DATA FOR THIS EXERCISE:
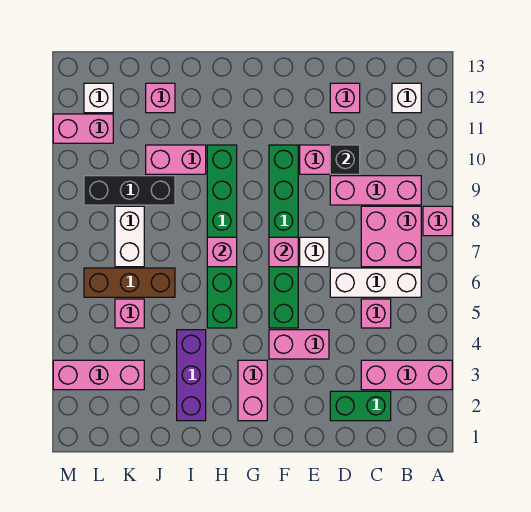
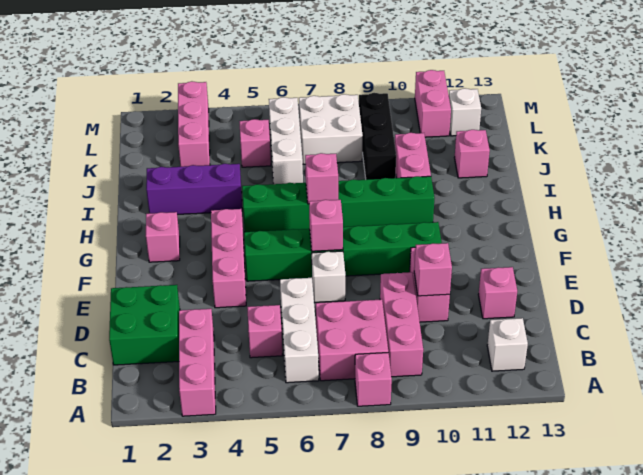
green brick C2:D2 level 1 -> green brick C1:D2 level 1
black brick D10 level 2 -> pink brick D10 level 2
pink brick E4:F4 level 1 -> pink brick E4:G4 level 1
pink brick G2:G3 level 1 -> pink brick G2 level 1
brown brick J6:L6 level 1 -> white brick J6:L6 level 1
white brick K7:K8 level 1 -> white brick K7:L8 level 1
---
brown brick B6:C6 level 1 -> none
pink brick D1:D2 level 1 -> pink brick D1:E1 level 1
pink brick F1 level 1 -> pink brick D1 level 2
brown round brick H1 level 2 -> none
==
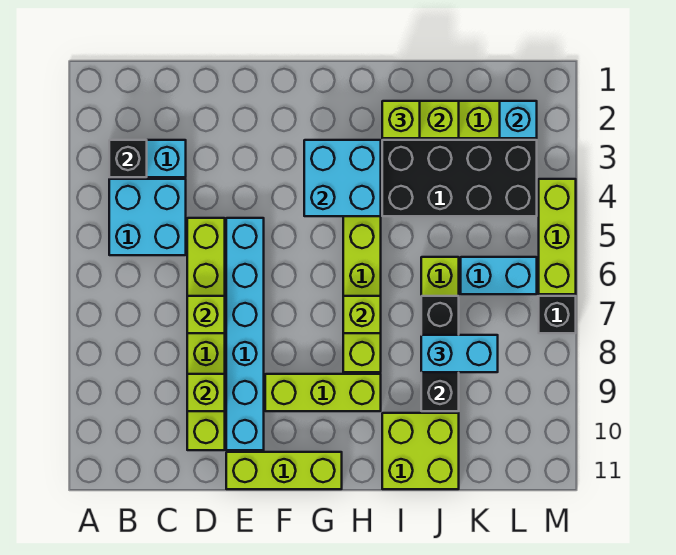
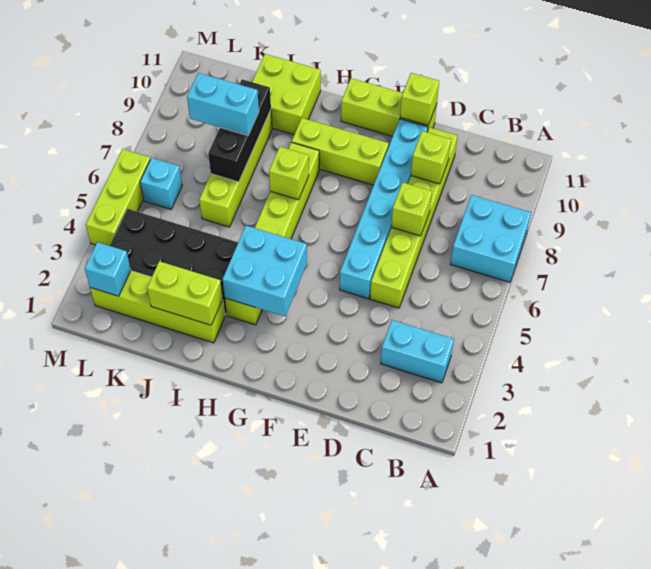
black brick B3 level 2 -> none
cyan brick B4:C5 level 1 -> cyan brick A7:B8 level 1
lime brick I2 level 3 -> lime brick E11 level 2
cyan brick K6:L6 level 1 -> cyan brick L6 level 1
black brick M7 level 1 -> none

WHAT NEEDS TO BE DONE: Output exactly one stretch of the listing: from the line containing "pink brick F1" through the line containing "brown round brick H1 level 2 -> none", both end lines included.

SOLUTION TO THIS TASK:
pink brick F1 level 1 -> pink brick D1 level 2
brown round brick H1 level 2 -> none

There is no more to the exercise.